**WORK TO COMPLETE**
Word for word, write the lines below out again, with no pictures.

**AVAILABLE DATA**
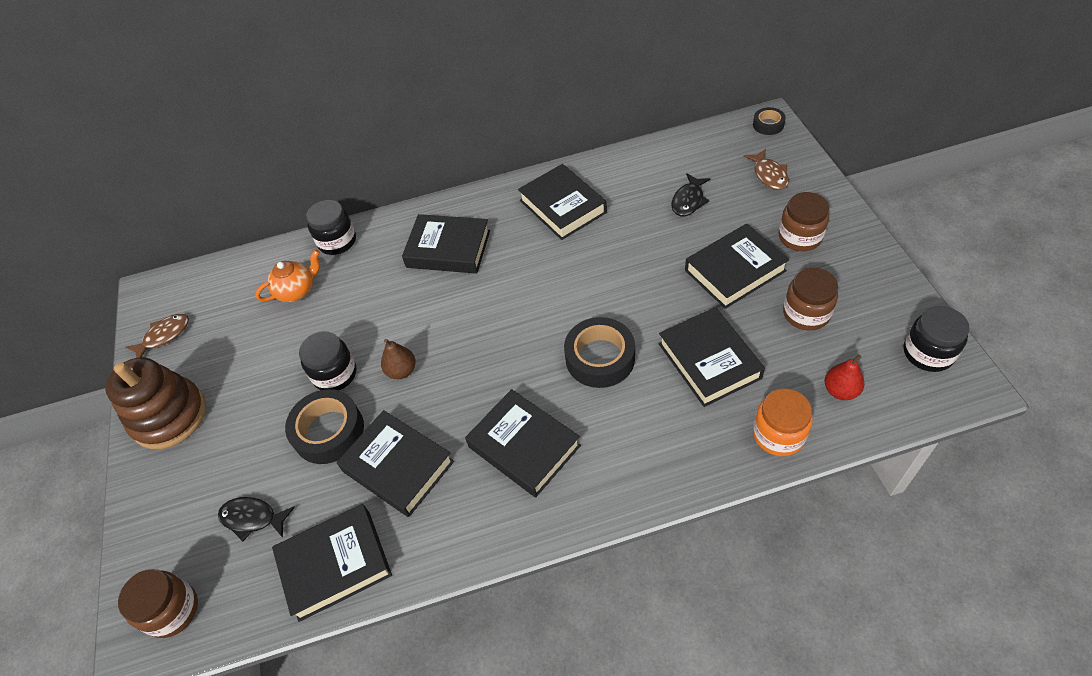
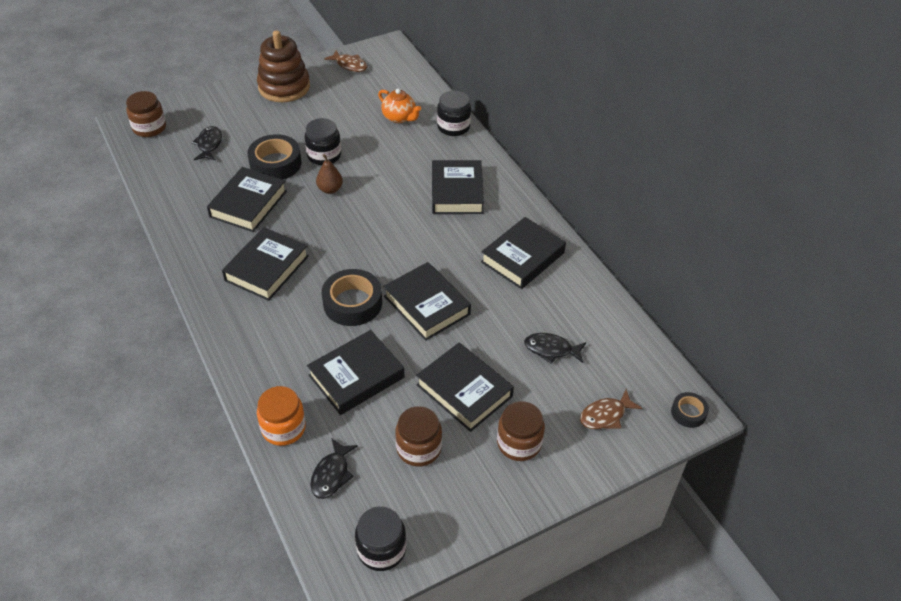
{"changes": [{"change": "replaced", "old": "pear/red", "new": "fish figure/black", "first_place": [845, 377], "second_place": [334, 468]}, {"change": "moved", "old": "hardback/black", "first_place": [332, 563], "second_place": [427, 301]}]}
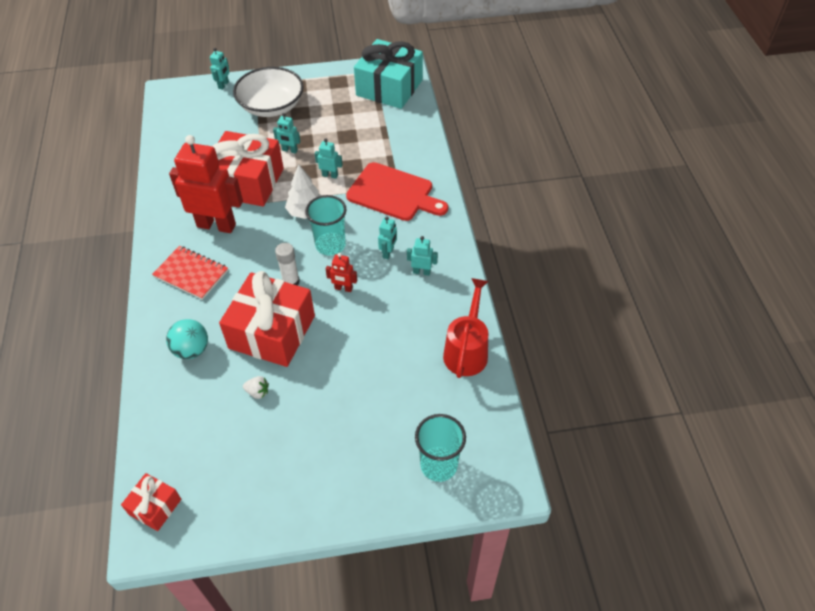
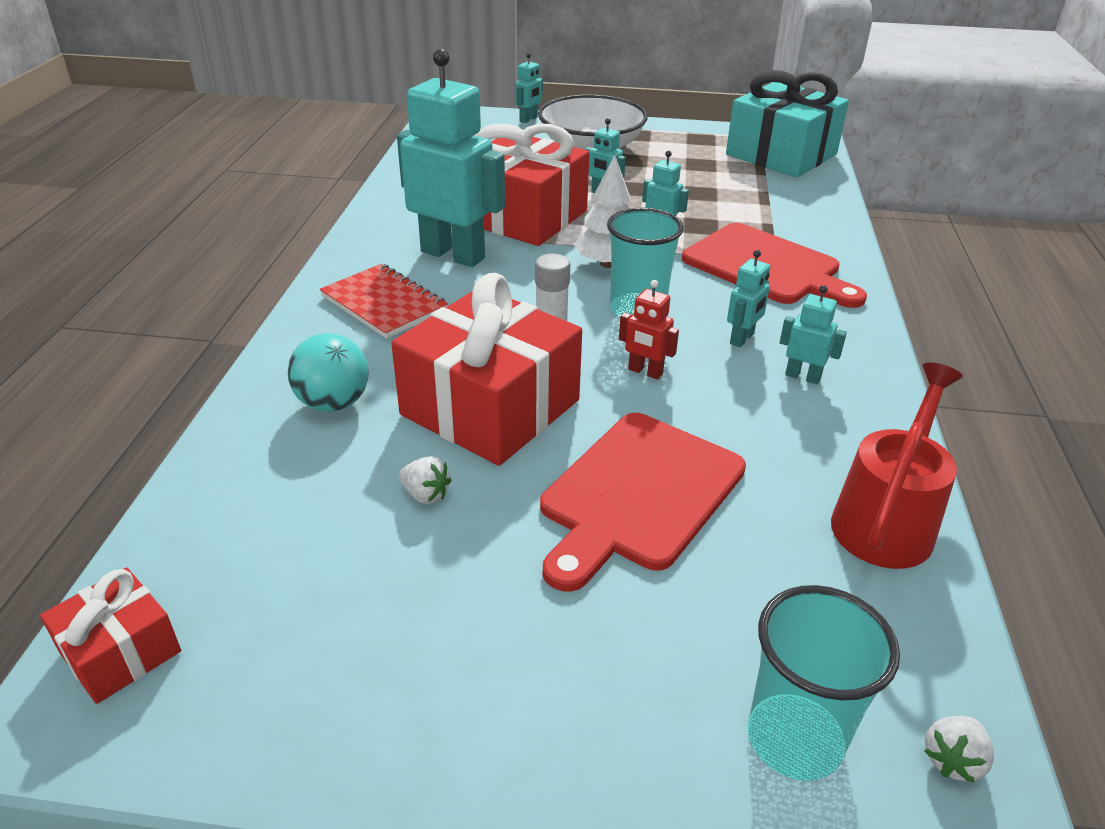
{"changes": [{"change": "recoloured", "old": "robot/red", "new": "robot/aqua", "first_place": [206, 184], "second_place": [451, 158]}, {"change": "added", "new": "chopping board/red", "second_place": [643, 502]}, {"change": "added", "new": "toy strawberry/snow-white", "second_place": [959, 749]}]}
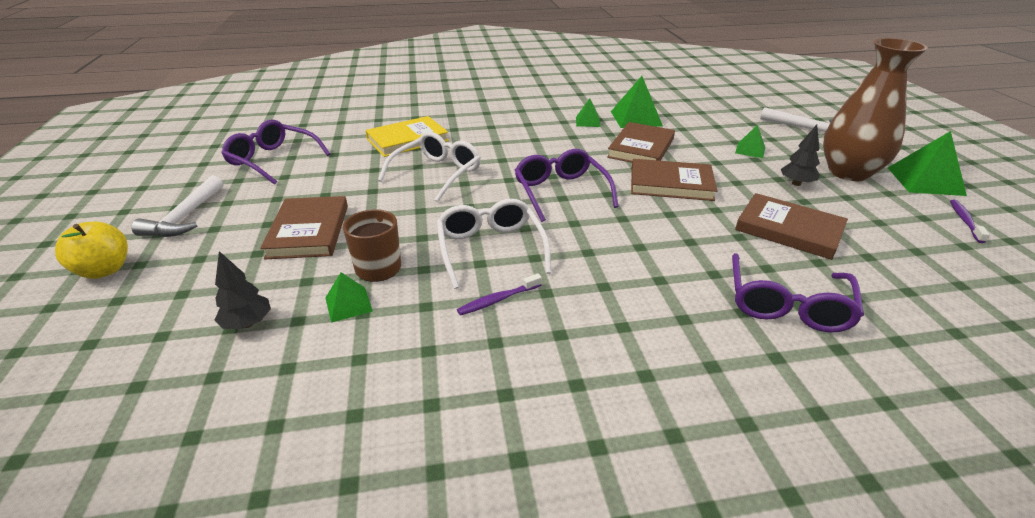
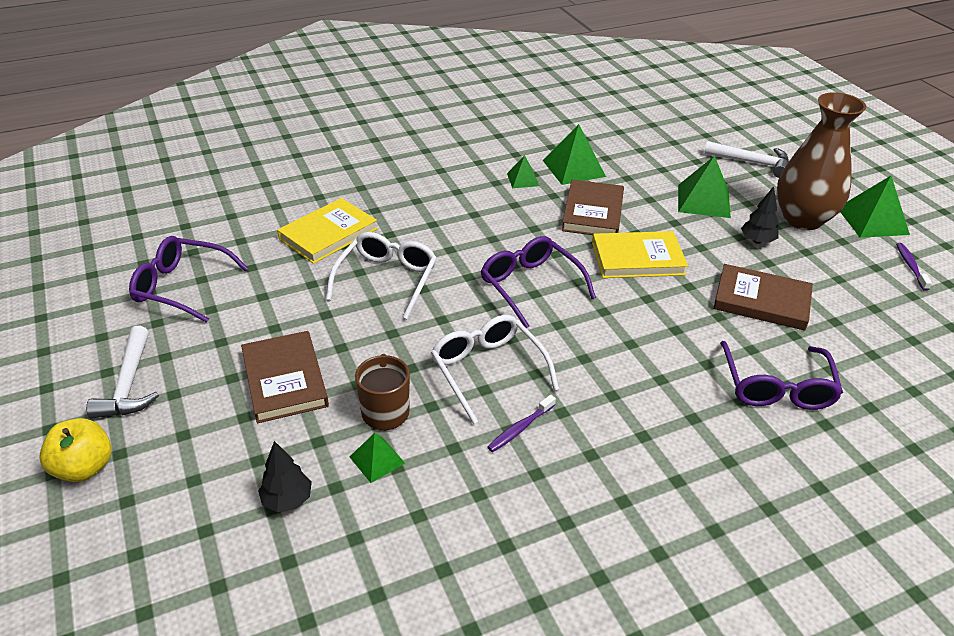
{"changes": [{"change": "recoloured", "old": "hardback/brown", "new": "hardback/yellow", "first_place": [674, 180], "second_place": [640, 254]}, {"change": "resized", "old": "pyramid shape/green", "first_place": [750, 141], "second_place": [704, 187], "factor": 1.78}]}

**ANSWER TO THE PROBLEM**
{"changes": [{"change": "replaced", "old": "pear/red", "new": "fish figure/black", "first_place": [845, 377], "second_place": [334, 468]}, {"change": "moved", "old": "hardback/black", "first_place": [332, 563], "second_place": [427, 301]}]}
{"changes": [{"change": "recoloured", "old": "robot/red", "new": "robot/aqua", "first_place": [206, 184], "second_place": [451, 158]}, {"change": "added", "new": "chopping board/red", "second_place": [643, 502]}, {"change": "added", "new": "toy strawberry/snow-white", "second_place": [959, 749]}]}
{"changes": [{"change": "recoloured", "old": "hardback/brown", "new": "hardback/yellow", "first_place": [674, 180], "second_place": [640, 254]}, {"change": "resized", "old": "pyramid shape/green", "first_place": [750, 141], "second_place": [704, 187], "factor": 1.78}]}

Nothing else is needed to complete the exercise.